▸ Problem statement:
Skip the images; return every entry exactly.

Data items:
====================

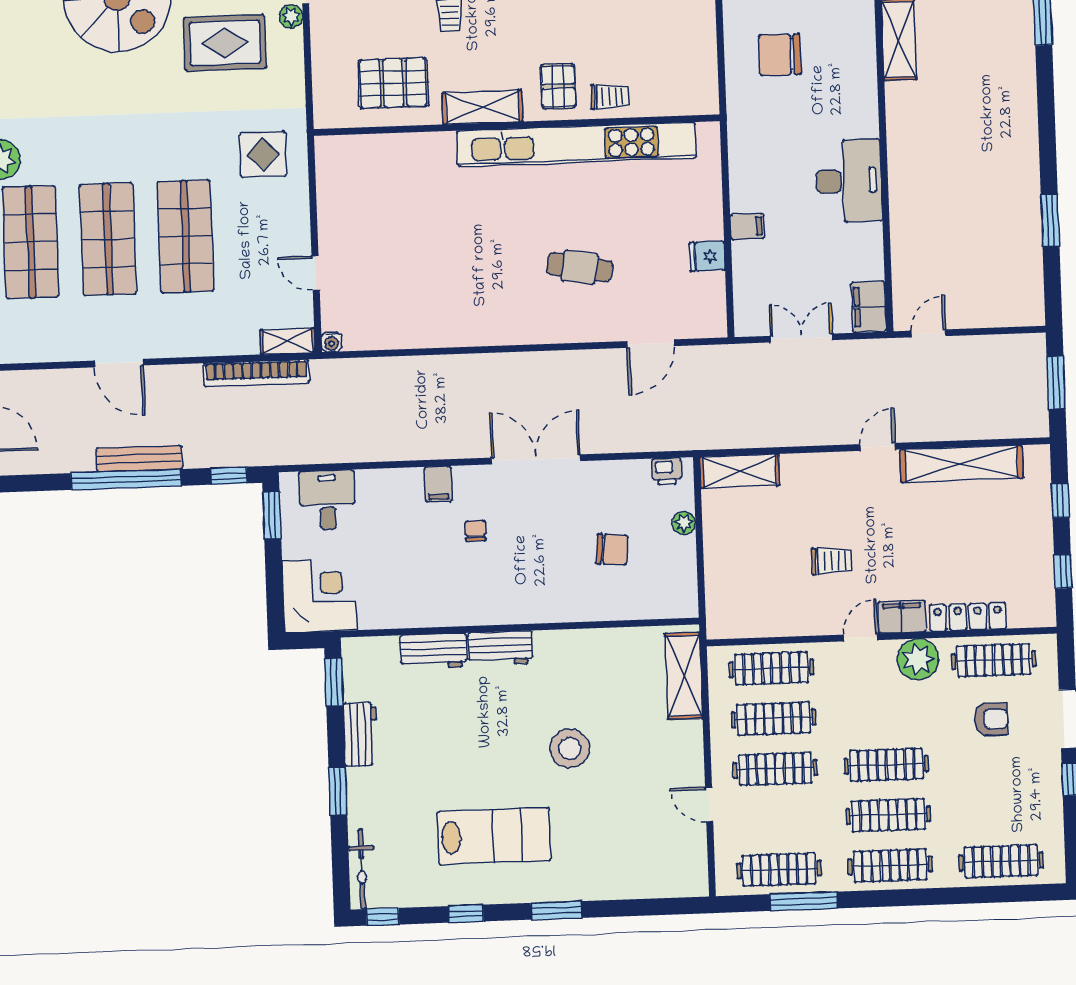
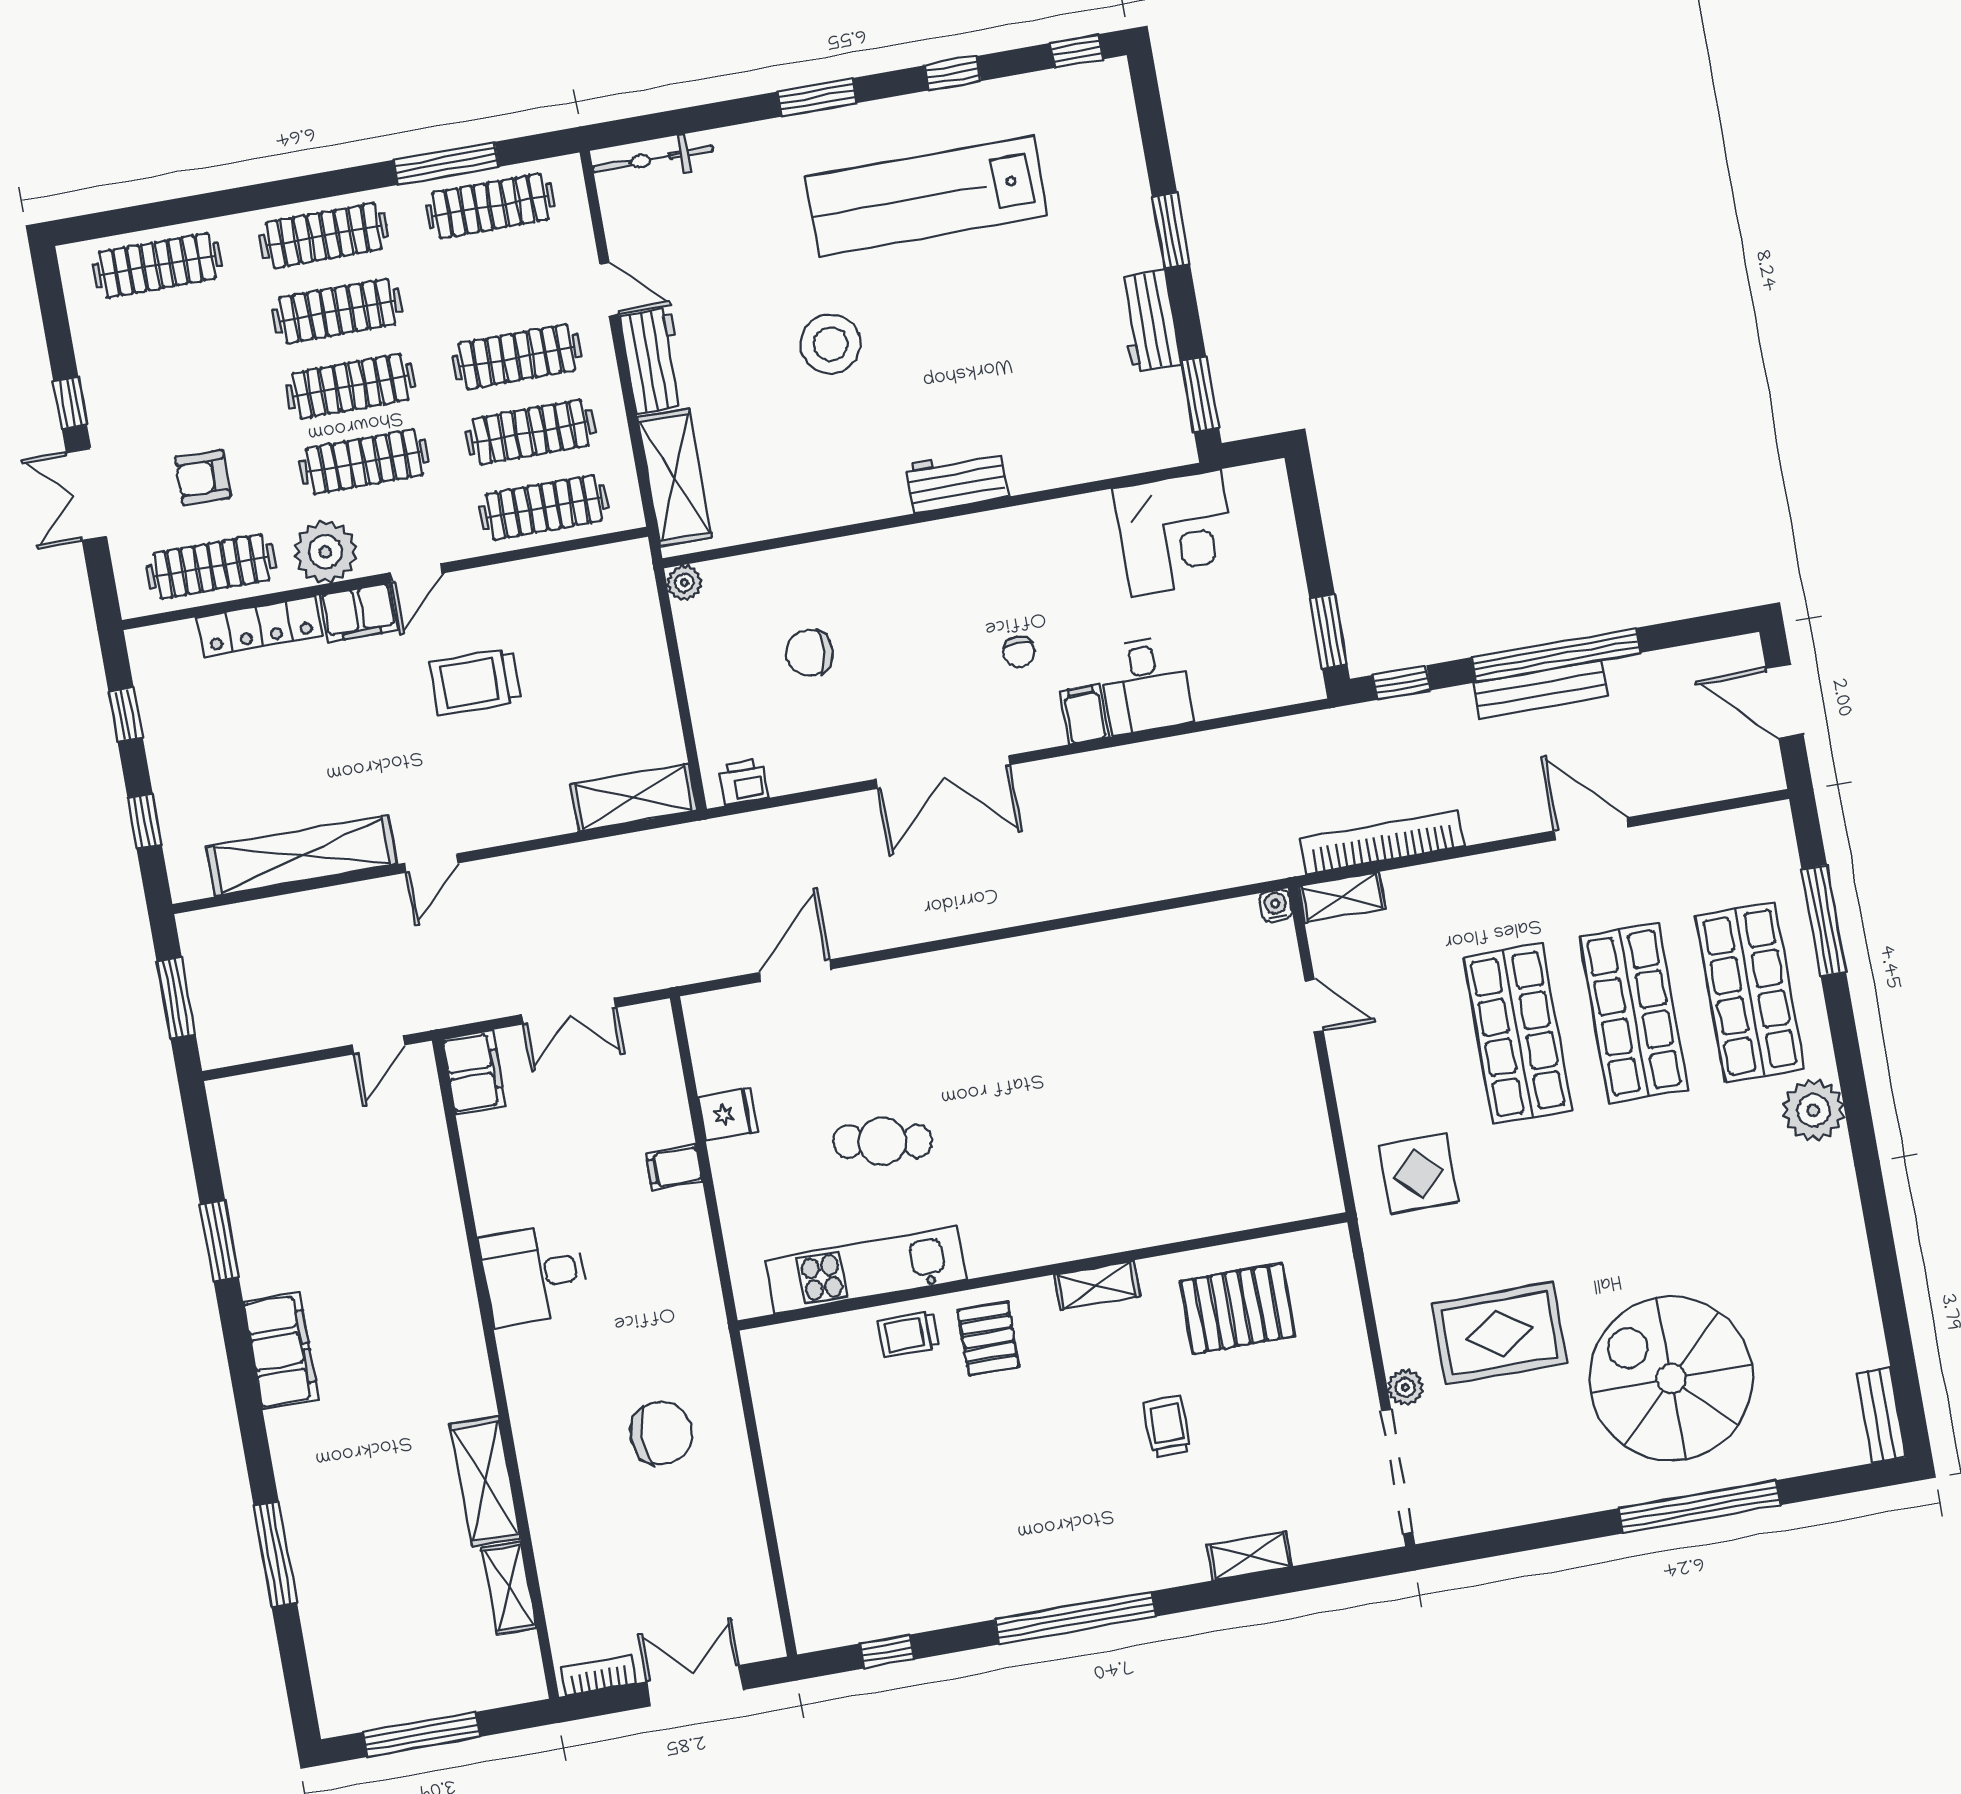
shelving: (482, 107) -> (1097, 1285), width x0.67, depth x0.75
filing cabinet: (1020, 143) -> (281, 1351), added
kitchen unit: (577, 144) -> (866, 1270), width x0.54
desk: (849, 181) -> (534, 1275), width x0.73
cafe table: (580, 267) -> (883, 1141), moved
desk: (327, 500) -> (1146, 685), moved
plant: (684, 523) -> (684, 583), moved
trolley: (832, 561) -> (475, 682), width x1.36, depth x1.39
corner desk: (319, 595) -> (1176, 533), moved, turned -90
workbench: (433, 651) -> (653, 360), moved, turned 90
clothes rail: (885, 715) -> (364, 462), added
lab bench: (494, 836) -> (926, 196), width x1.36
bicycle: (362, 869) -> (653, 159), moved, turned -90

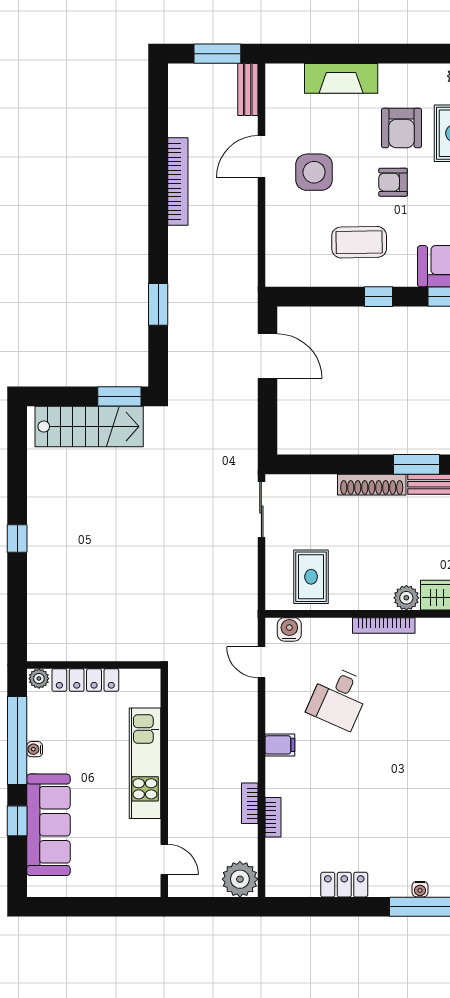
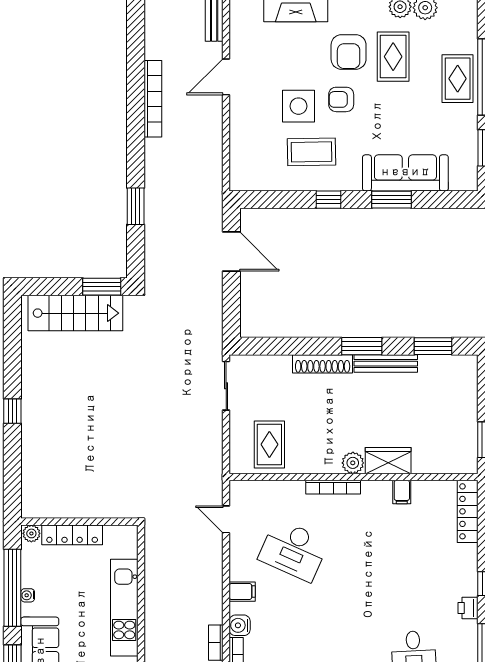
side table: (314, 172) -> (298, 106), moved
water cooler: (289, 629) -> (240, 625), moved, turned -90
desk: (339, 698) -> (294, 550), width x1.37

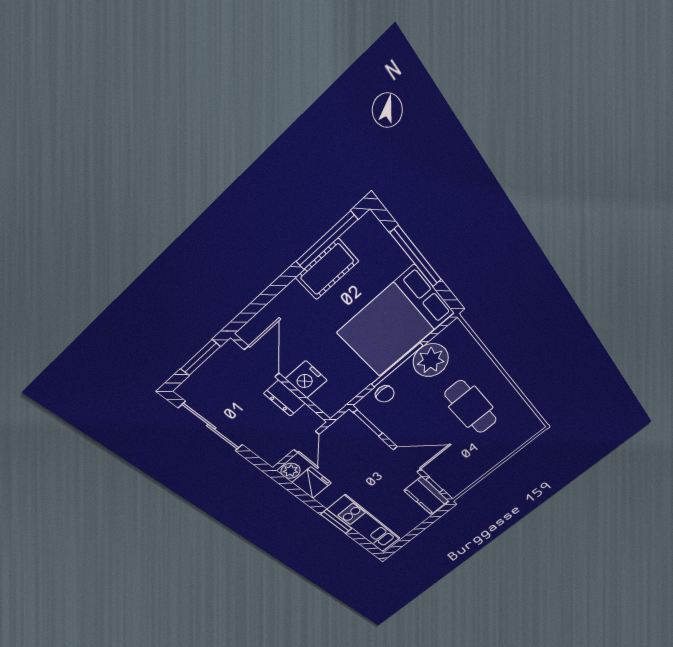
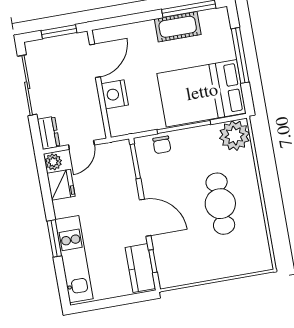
plant: (431, 360) -> (235, 136), moved
dresser: (285, 398) -> (49, 133), moved, turned 180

====================

▸ Exercise output:
shelving: (482, 107) -> (1097, 1285), width x0.67, depth x0.75
filing cabinet: (1020, 143) -> (281, 1351), added
kitchen unit: (577, 144) -> (866, 1270), width x0.54
desk: (849, 181) -> (534, 1275), width x0.73
cafe table: (580, 267) -> (883, 1141), moved
desk: (327, 500) -> (1146, 685), moved
plant: (684, 523) -> (684, 583), moved
trolley: (832, 561) -> (475, 682), width x1.36, depth x1.39
corner desk: (319, 595) -> (1176, 533), moved, turned -90
workbench: (433, 651) -> (653, 360), moved, turned 90
clothes rail: (885, 715) -> (364, 462), added
lab bench: (494, 836) -> (926, 196), width x1.36
bicycle: (362, 869) -> (653, 159), moved, turned -90

side table: (314, 172) -> (298, 106), moved
water cooler: (289, 629) -> (240, 625), moved, turned -90
desk: (339, 698) -> (294, 550), width x1.37

plant: (431, 360) -> (235, 136), moved
dresser: (285, 398) -> (49, 133), moved, turned 180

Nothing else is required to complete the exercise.